§ Task requirements: Beginning with the line containing "(443, 445) = (540, 340): black" and ending at the last line of the data, set down every line exactly, leaving out all pictures.

** Opening Source records block **

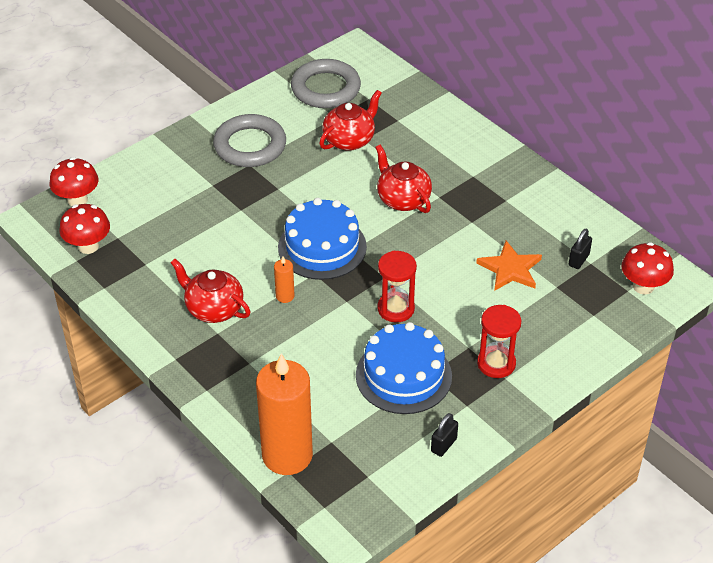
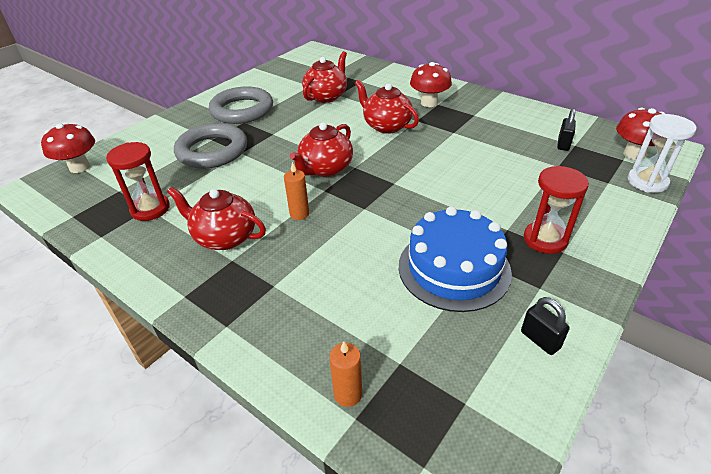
camera: 10 degrees left, 5 degrees down
(88, 246) = (86, 202): red mushroom -> red mushroom (429, 103)
(287, 455) = (348, 394): orange candle -> orange candle, size x0.41
(322, 247) = (325, 169): blue cake -> red teapot
(325, 88) = (297, 71): grey ring -> grey ring (212, 151)
(396, 309) = (416, 207): red hourglass -> red hourglass (150, 209)
(443, 445) = (540, 340): black padlock -> black padlock turned 60 degrees counterclockwise
(510, 269) = (508, 159): orange star -> none
(631, 321) = (647, 182): none -> white hourglass

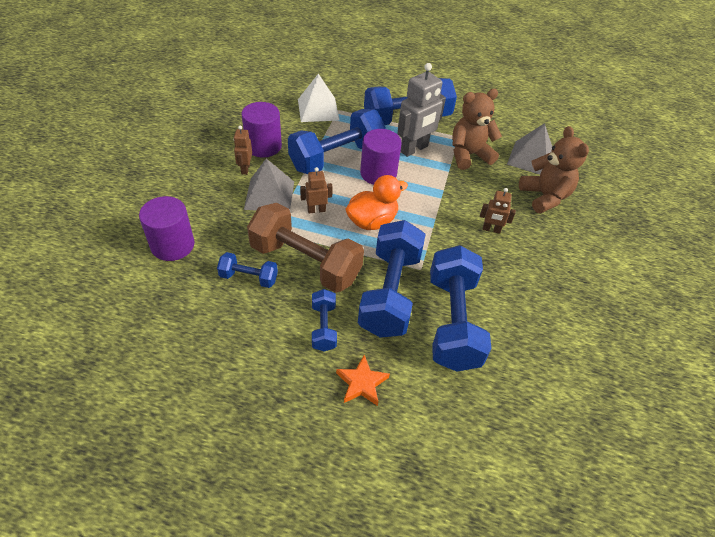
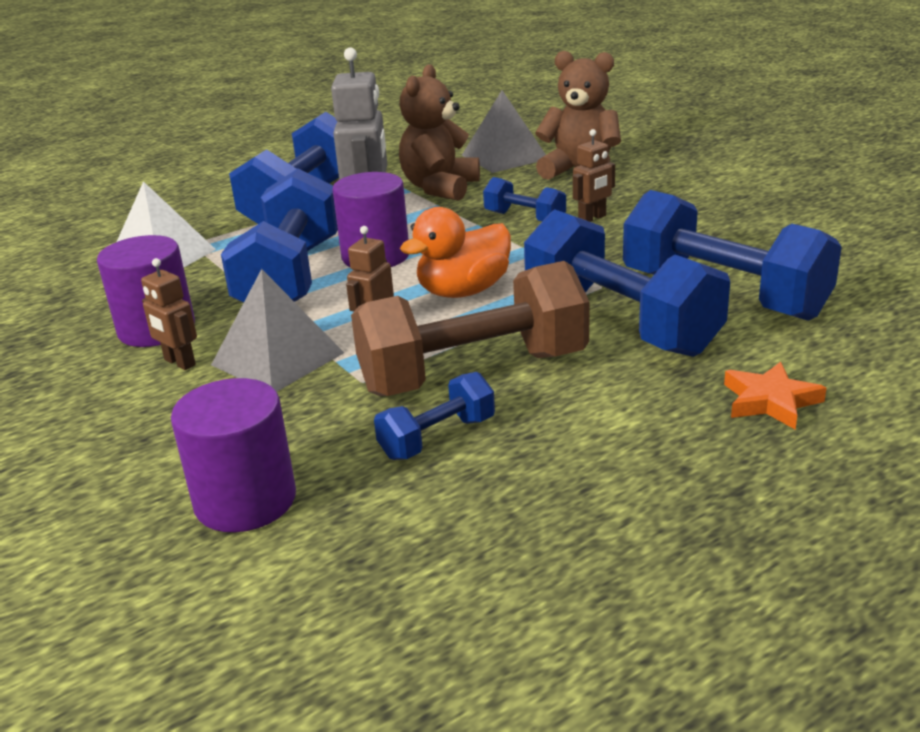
camera: 45 degrees left, 20 degrees down
(323, 327) = (627, 399): blue dumbbell -> blue dumbbell (524, 218)
(372, 221) = (463, 291): orange duck -> orange duck turned 135 degrees counterclockwise

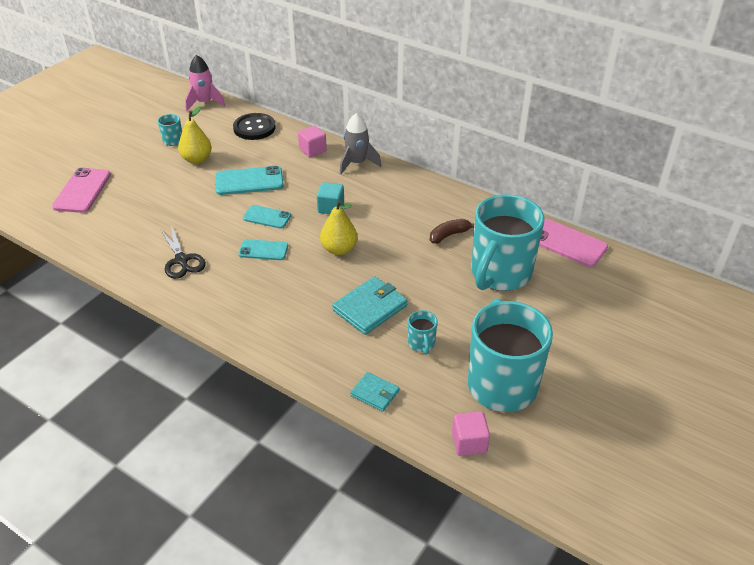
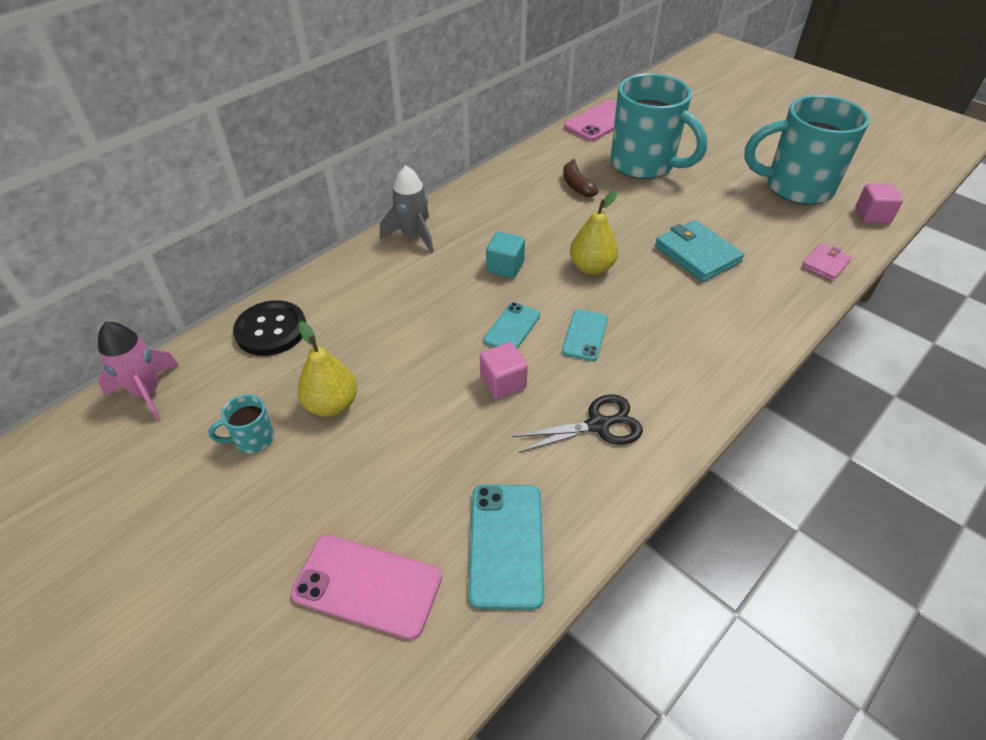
camera: 80 degrees left, 5 degrees up
(249, 181) = (418, 342): turquoise phone -> turquoise phone (506, 544)
(312, 150) = (364, 272): pink cube -> pink cube (503, 382)
(375, 393) = (825, 264): turquoise wallet -> pink wallet
(421, 344) = (750, 226): turquoise mug -> none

** Closing Source records block **

§ Completed task:
(443, 445) = (540, 340): black padlock -> black padlock turned 60 degrees counterclockwise
(510, 269) = (508, 159): orange star -> none
(631, 321) = (647, 182): none -> white hourglass

camera: 45 degrees left, 20 degrees down
(323, 327) = (627, 399): blue dumbbell -> blue dumbbell (524, 218)
(372, 221) = (463, 291): orange duck -> orange duck turned 135 degrees counterclockwise

camera: 80 degrees left, 5 degrees up
(249, 181) = (418, 342): turquoise phone -> turquoise phone (506, 544)
(312, 150) = (364, 272): pink cube -> pink cube (503, 382)
(375, 393) = (825, 264): turquoise wallet -> pink wallet
(421, 344) = (750, 226): turquoise mug -> none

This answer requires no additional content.